HOW TO COMPLETE THIS TASK: Copy each line below word for word and drop every image.

INPUT DATA:
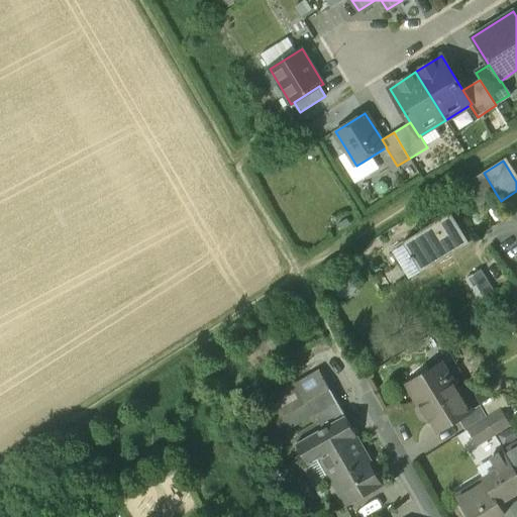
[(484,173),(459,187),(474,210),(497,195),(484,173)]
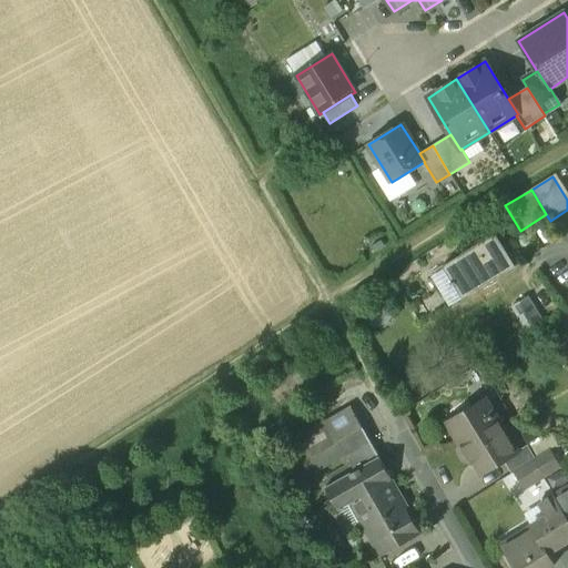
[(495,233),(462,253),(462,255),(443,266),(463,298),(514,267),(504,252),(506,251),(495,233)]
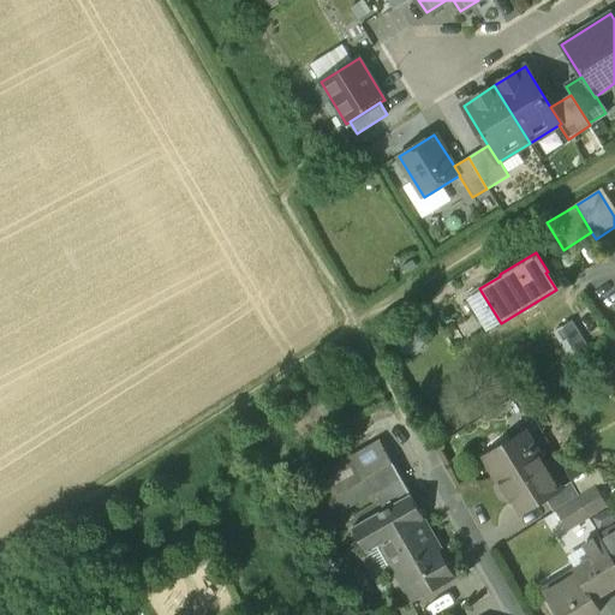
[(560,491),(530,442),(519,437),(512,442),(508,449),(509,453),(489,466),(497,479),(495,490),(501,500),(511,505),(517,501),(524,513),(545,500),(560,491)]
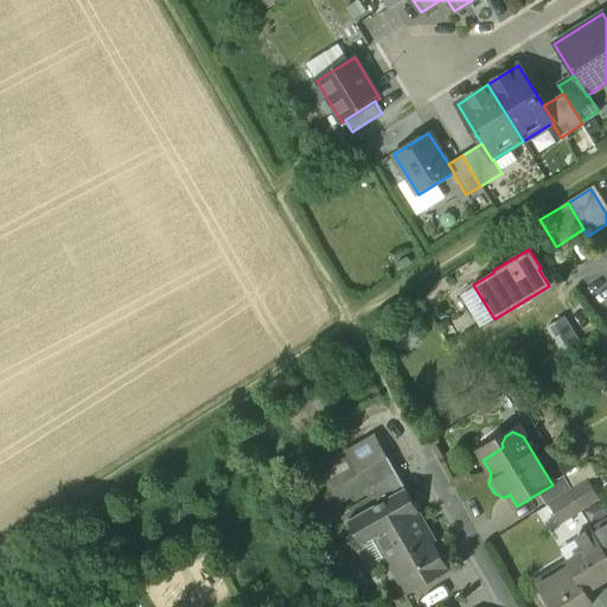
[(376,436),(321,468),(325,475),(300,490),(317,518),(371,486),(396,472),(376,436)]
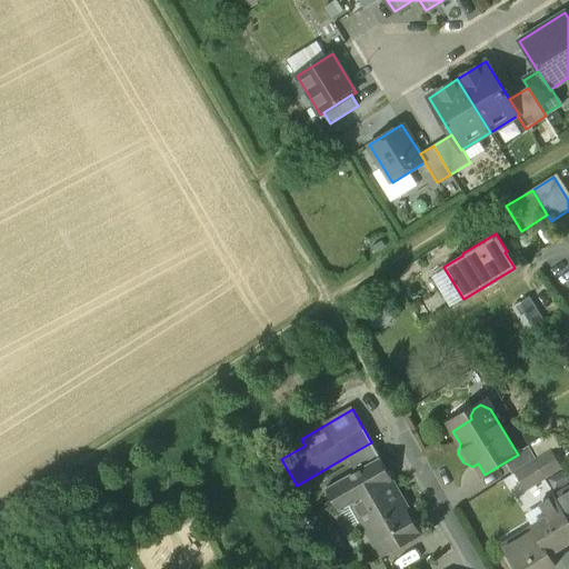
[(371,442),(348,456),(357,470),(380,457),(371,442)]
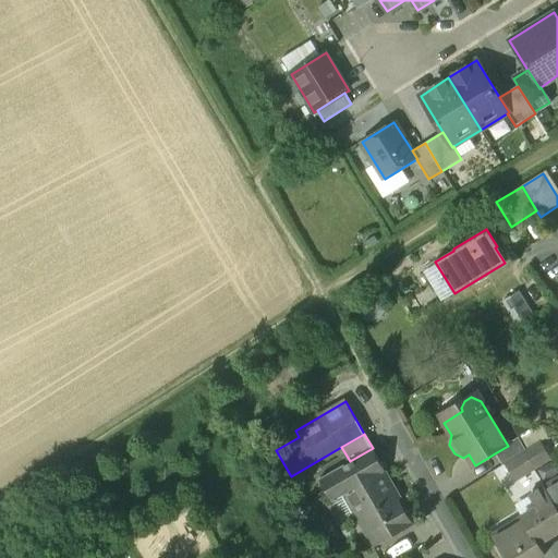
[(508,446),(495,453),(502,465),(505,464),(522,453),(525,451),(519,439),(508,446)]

EXERCISE OUTPUT:
[(484,173),(459,187),(474,210),(497,195),(484,173)]
[(495,233),(462,253),(462,255),(443,266),(463,298),(514,267),(504,252),(506,251),(495,233)]
[(560,491),(530,442),(519,437),(512,442),(508,449),(509,453),(489,466),(497,479),(495,490),(501,500),(511,505),(517,501),(524,513),(545,500),(560,491)]
[(376,436),(321,468),(325,475),(300,490),(317,518),(371,486),(396,472),(376,436)]
[(371,442),(348,456),(357,470),(380,457),(371,442)]
[(508,446),(495,453),(502,465),(505,464),(522,453),(525,451),(519,439),(508,446)]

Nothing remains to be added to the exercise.